▶ **TRY IT**
Output each line of the data below exactly, omitting any image.

▶ **TASK DATA**
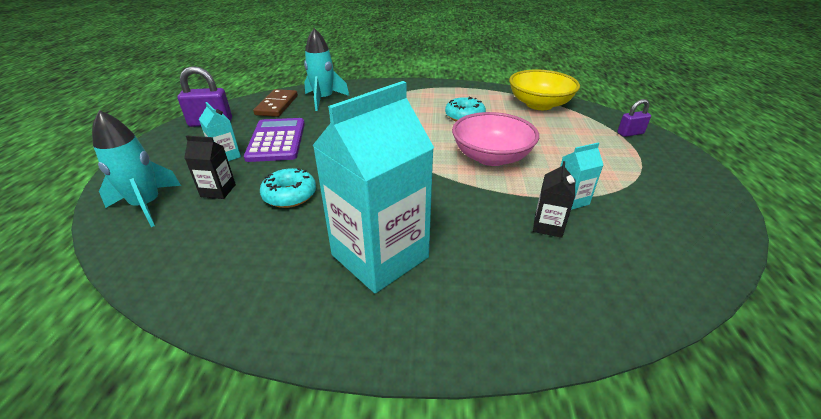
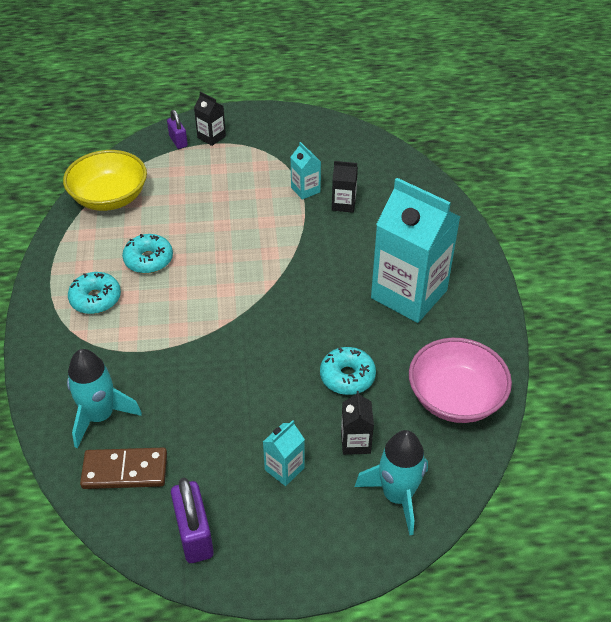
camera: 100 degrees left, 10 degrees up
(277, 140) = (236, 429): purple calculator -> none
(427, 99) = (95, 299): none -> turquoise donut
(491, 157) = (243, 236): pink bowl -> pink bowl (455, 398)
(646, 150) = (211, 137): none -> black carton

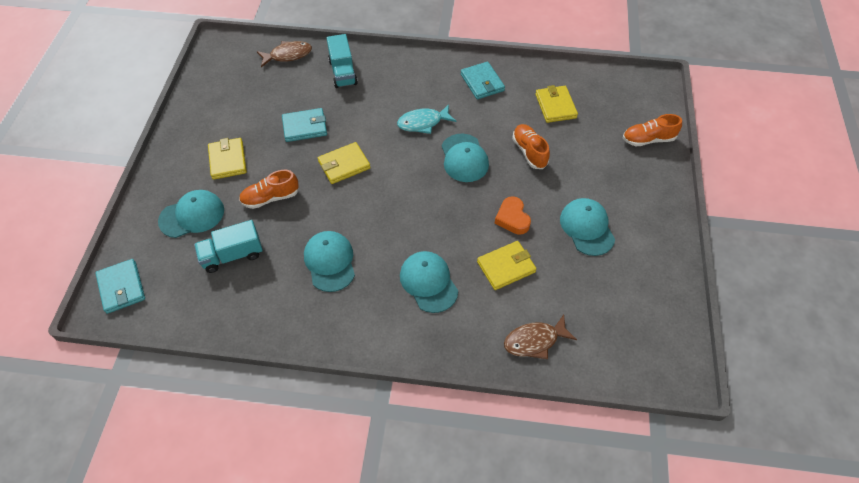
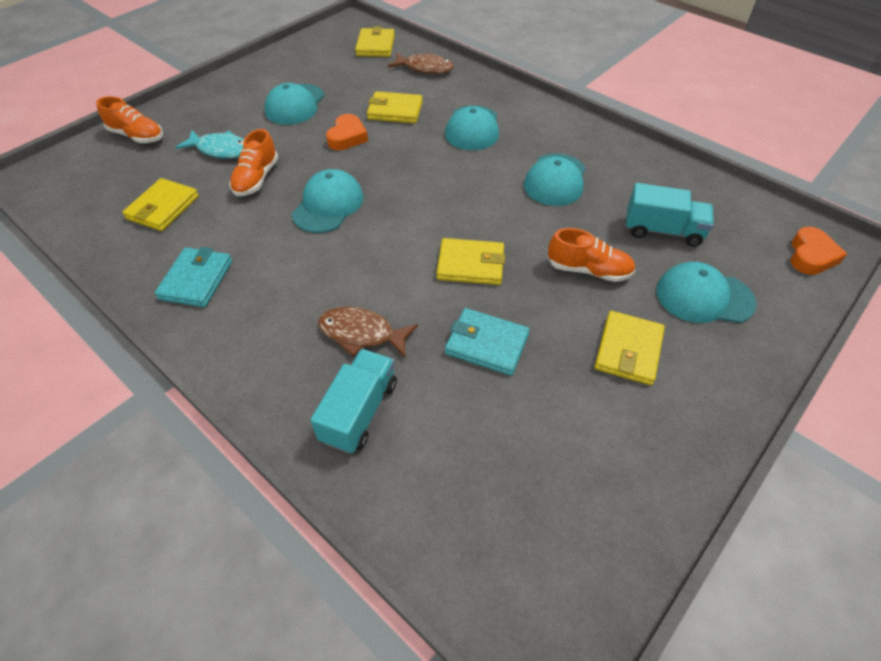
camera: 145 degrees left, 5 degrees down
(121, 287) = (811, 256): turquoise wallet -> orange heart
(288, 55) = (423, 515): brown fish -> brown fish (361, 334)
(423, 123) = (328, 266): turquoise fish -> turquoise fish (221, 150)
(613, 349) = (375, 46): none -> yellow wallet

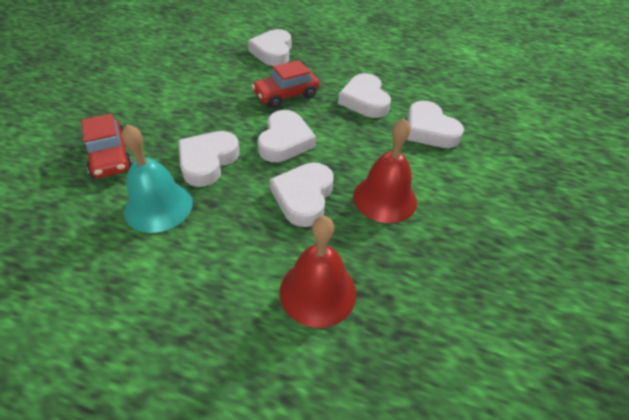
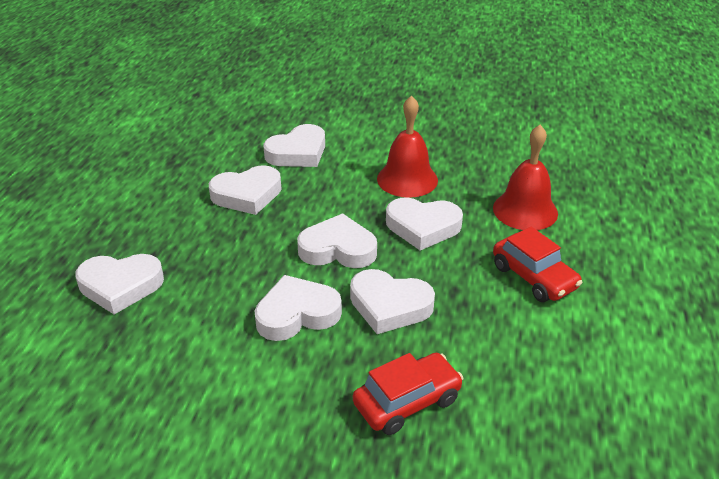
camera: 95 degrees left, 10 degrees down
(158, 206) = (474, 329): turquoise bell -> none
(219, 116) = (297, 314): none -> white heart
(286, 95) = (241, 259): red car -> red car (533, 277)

▶ **SOLUTION**
camera: 100 degrees left, 10 degrees up
(277, 140) = (236, 429): purple calculator -> none
(427, 99) = (95, 299): none -> turquoise donut
(491, 157) = (243, 236): pink bowl -> pink bowl (455, 398)
(646, 150) = (211, 137): none -> black carton

camera: 145 degrees left, 5 degrees down
(121, 287) = (811, 256): turquoise wallet -> orange heart
(288, 55) = (423, 515): brown fish -> brown fish (361, 334)
(423, 123) = (328, 266): turquoise fish -> turquoise fish (221, 150)
(613, 349) = (375, 46): none -> yellow wallet

camera: 95 degrees left, 10 degrees down
(158, 206) = (474, 329): turquoise bell -> none
(219, 116) = (297, 314): none -> white heart
(286, 95) = (241, 259): red car -> red car (533, 277)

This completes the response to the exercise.